--- What you need to do ---
Print the range of lines that opens with the line containing "(403, 485) = (636, 554): pink cone -> none" and closes with the last line of the listing. Include both ends; print nothing more.

--- Extracted information ---

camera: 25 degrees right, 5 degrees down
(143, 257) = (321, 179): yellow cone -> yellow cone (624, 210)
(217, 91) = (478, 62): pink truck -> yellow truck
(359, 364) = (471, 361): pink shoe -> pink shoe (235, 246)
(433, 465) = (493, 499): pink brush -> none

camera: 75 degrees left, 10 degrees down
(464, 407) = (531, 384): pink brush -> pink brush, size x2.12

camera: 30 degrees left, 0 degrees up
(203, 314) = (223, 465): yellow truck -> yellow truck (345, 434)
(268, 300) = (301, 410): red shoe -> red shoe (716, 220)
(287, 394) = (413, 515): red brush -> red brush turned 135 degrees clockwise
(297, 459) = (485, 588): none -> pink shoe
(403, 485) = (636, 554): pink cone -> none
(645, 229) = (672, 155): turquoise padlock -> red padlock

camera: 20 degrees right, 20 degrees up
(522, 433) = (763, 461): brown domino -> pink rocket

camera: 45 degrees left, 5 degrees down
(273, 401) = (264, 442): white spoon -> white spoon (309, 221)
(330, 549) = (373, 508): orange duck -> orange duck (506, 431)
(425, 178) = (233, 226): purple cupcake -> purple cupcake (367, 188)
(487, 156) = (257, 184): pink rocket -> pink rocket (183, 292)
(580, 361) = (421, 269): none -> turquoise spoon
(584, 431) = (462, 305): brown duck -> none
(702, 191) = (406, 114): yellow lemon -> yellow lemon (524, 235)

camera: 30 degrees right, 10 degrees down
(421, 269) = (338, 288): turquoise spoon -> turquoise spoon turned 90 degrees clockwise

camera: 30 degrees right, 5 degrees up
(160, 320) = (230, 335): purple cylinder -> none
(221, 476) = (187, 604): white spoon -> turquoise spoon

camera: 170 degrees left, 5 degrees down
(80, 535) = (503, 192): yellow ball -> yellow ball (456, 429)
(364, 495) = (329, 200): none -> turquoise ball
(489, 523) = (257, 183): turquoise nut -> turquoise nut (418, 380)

--- Solution for this task ---
(403, 485) = (636, 554): pink cone -> none
(645, 229) = (672, 155): turquoise padlock -> red padlock

camera: 20 degrees right, 20 degrees up
(522, 433) = (763, 461): brown domino -> pink rocket

camera: 45 degrees left, 5 degrees down
(273, 401) = (264, 442): white spoon -> white spoon (309, 221)
(330, 549) = (373, 508): orange duck -> orange duck (506, 431)
(425, 178) = (233, 226): purple cupcake -> purple cupcake (367, 188)
(487, 156) = (257, 184): pink rocket -> pink rocket (183, 292)
(580, 361) = (421, 269): none -> turquoise spoon
(584, 431) = (462, 305): brown duck -> none
(702, 191) = (406, 114): yellow lemon -> yellow lemon (524, 235)

camera: 30 degrees right, 10 degrees down
(421, 269) = (338, 288): turquoise spoon -> turquoise spoon turned 90 degrees clockwise

camera: 30 degrees right, 5 degrees up
(160, 320) = (230, 335): purple cylinder -> none
(221, 476) = (187, 604): white spoon -> turquoise spoon

camera: 170 degrees left, 5 degrees down
(80, 535) = (503, 192): yellow ball -> yellow ball (456, 429)
(364, 495) = (329, 200): none -> turquoise ball
(489, 523) = (257, 183): turquoise nut -> turquoise nut (418, 380)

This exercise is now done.